What you should do » Transcribe the listing below exactly, leaving out each image.

Available data »
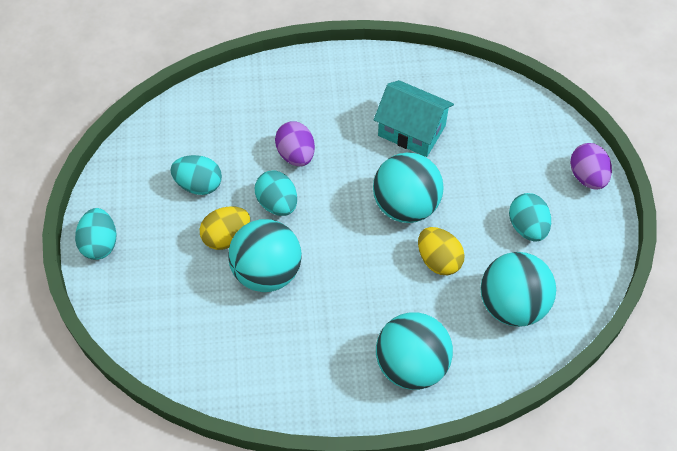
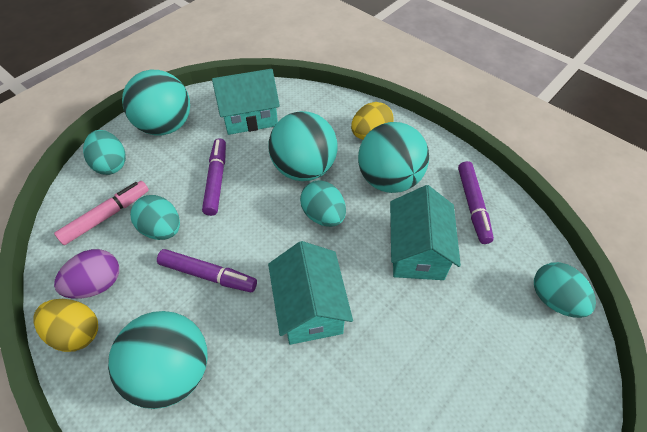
pink marker: 0 -> 1
purple egg: 2 -> 1
purple marker: 0 -> 3
turquoise house: 1 -> 3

Exercise answer »
pink marker: 0 -> 1
purple egg: 2 -> 1
purple marker: 0 -> 3
turquoise house: 1 -> 3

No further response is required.